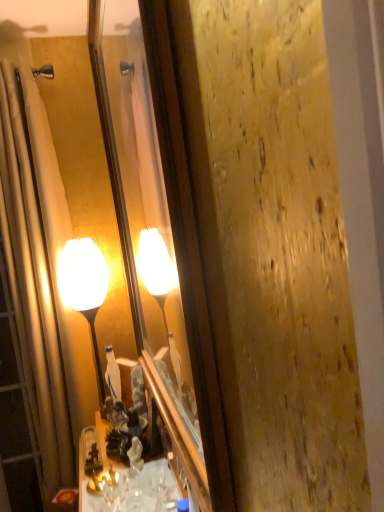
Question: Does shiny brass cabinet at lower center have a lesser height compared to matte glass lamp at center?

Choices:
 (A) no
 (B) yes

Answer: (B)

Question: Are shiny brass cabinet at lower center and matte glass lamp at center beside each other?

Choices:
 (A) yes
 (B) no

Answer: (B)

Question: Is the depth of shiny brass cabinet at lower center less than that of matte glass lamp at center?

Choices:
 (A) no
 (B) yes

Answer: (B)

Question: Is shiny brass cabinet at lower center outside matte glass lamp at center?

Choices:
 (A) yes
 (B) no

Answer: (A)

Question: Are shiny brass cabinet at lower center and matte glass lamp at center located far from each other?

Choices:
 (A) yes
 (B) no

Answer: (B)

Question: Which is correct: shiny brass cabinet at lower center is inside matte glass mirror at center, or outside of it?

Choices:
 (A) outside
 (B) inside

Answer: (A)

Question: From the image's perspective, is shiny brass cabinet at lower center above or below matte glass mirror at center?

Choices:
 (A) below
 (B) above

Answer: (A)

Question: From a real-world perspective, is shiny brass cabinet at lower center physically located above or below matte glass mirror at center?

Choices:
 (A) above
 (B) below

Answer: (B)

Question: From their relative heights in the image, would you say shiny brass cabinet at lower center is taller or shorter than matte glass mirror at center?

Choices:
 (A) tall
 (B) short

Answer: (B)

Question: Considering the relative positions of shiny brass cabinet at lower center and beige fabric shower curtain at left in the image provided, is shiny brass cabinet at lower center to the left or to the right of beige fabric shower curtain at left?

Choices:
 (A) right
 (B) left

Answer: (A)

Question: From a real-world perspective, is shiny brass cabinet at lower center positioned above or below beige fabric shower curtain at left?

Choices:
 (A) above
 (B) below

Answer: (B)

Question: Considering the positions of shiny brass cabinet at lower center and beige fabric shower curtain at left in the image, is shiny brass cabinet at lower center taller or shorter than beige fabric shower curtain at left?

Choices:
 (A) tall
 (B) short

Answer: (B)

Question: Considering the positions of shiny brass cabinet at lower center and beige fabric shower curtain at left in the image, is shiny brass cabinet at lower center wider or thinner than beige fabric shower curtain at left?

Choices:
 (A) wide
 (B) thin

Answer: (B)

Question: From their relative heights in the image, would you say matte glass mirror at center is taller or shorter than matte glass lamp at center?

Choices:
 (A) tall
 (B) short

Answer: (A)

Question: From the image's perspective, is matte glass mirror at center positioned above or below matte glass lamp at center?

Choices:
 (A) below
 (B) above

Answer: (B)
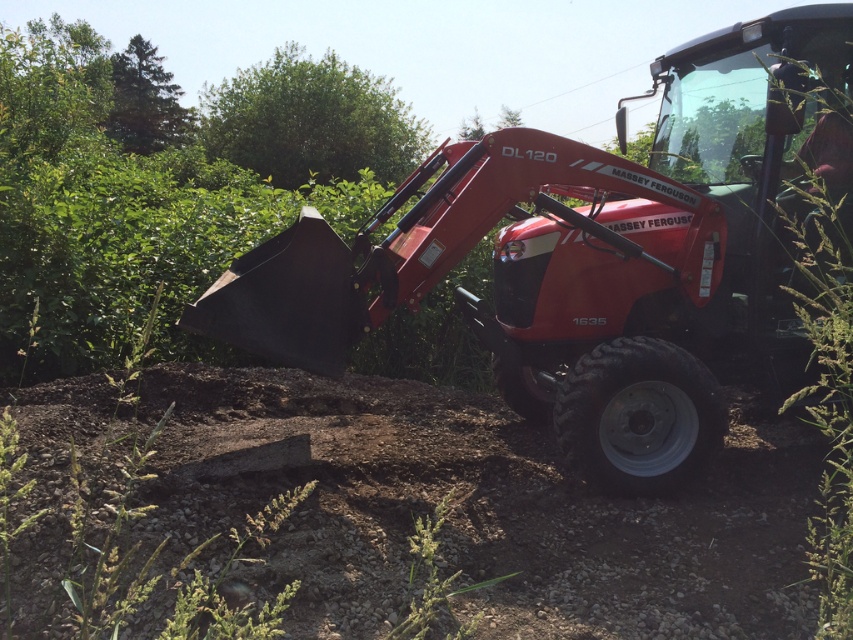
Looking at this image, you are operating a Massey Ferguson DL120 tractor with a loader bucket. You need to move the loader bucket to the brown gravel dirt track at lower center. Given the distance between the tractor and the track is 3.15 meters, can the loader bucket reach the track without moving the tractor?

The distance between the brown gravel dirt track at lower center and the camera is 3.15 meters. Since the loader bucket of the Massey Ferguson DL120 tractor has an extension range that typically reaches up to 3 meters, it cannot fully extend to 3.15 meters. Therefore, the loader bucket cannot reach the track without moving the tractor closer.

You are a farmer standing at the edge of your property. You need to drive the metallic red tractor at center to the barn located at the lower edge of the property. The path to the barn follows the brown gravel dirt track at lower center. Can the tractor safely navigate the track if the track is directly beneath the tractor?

» Tarefa: Localize nos dados todas as linhas em que aparece a palavra "their" e copie cada uma delas.

» Resolução da tarefa:
Question: From their relative heights in the image, would you say shiny brass cabinet at lower center is taller or shorter than matte glass mirror at center?
Question: From their relative heights in the image, would you say matte glass mirror at center is taller or shorter than matte glass lamp at center?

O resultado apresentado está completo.